About this task:
Set down the records that follow in full and without changes.

======== Exercise data

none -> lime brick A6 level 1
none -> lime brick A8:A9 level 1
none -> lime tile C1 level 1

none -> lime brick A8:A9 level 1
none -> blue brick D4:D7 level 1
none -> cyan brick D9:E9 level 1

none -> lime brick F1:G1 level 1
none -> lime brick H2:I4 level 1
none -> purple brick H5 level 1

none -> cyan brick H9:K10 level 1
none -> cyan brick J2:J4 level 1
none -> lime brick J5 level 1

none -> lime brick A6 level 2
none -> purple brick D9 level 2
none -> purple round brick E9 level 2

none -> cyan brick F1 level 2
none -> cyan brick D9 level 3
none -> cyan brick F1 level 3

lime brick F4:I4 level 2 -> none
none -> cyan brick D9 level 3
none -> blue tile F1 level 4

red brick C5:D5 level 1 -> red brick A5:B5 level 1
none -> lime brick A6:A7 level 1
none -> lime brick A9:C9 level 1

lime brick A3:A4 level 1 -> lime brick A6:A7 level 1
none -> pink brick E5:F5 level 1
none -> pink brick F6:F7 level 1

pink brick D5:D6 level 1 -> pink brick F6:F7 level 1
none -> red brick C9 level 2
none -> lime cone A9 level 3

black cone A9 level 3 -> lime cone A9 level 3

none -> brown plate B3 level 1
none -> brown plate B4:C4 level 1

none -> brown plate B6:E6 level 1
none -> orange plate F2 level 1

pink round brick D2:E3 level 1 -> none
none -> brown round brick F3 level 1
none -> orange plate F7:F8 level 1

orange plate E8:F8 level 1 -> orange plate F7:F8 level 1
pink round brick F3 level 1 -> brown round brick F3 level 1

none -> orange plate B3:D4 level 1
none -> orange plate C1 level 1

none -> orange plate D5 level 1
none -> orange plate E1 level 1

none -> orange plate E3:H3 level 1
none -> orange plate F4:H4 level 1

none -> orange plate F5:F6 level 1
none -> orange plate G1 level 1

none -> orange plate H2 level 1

================

Answer to the problem:
none -> lime brick A6 level 1
none -> lime brick A8:A9 level 1
none -> lime tile C1 level 1

none -> lime brick A8:A9 level 1
none -> blue brick D4:D7 level 1
none -> cyan brick D9:E9 level 1

none -> lime brick F1:G1 level 1
none -> lime brick H2:I4 level 1
none -> purple brick H5 level 1

none -> cyan brick H9:K10 level 1
none -> cyan brick J2:J4 level 1
none -> lime brick J5 level 1

none -> lime brick A6 level 2
none -> purple brick D9 level 2
none -> purple round brick E9 level 2

none -> cyan brick F1 level 2
none -> cyan brick D9 level 3
none -> cyan brick F1 level 3

lime brick F4:I4 level 2 -> none
none -> cyan brick D9 level 3
none -> blue tile F1 level 4

red brick C5:D5 level 1 -> red brick A5:B5 level 1
none -> lime brick A6:A7 level 1
none -> lime brick A9:C9 level 1

lime brick A3:A4 level 1 -> lime brick A6:A7 level 1
none -> pink brick E5:F5 level 1
none -> pink brick F6:F7 level 1

pink brick D5:D6 level 1 -> pink brick F6:F7 level 1
none -> red brick C9 level 2
none -> lime cone A9 level 3

black cone A9 level 3 -> lime cone A9 level 3

none -> brown plate B3 level 1
none -> brown plate B4:C4 level 1

none -> brown plate B6:E6 level 1
none -> orange plate F2 level 1

pink round brick D2:E3 level 1 -> none
none -> brown round brick F3 level 1
none -> orange plate F7:F8 level 1

orange plate E8:F8 level 1 -> orange plate F7:F8 level 1
pink round brick F3 level 1 -> brown round brick F3 level 1

none -> orange plate B3:D4 level 1
none -> orange plate C1 level 1

none -> orange plate D5 level 1
none -> orange plate E1 level 1

none -> orange plate E3:H3 level 1
none -> orange plate F4:H4 level 1

none -> orange plate F5:F6 level 1
none -> orange plate G1 level 1

none -> orange plate H2 level 1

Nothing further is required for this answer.